Activity:
Look below for the line containing "C6: 3.3uF (plus"; from there, print each line exactly up to and including the line containing "S4: switch (+12V, KEY) -> switch (+12V, COM)", and stop.

Data for this task:
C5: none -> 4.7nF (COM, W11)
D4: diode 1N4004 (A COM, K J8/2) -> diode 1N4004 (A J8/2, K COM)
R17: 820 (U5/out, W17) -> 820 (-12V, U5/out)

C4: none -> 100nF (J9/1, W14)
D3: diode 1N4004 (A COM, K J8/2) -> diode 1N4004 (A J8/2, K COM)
==
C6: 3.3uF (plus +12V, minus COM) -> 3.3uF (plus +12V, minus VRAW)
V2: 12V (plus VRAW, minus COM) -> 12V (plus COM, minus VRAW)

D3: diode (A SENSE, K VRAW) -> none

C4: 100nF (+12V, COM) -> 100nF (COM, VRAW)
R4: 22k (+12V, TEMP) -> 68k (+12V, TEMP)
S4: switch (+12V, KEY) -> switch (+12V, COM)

Answer to the problem:
C6: 3.3uF (plus +12V, minus COM) -> 3.3uF (plus +12V, minus VRAW)
V2: 12V (plus VRAW, minus COM) -> 12V (plus COM, minus VRAW)

D3: diode (A SENSE, K VRAW) -> none

C4: 100nF (+12V, COM) -> 100nF (COM, VRAW)
R4: 22k (+12V, TEMP) -> 68k (+12V, TEMP)
S4: switch (+12V, KEY) -> switch (+12V, COM)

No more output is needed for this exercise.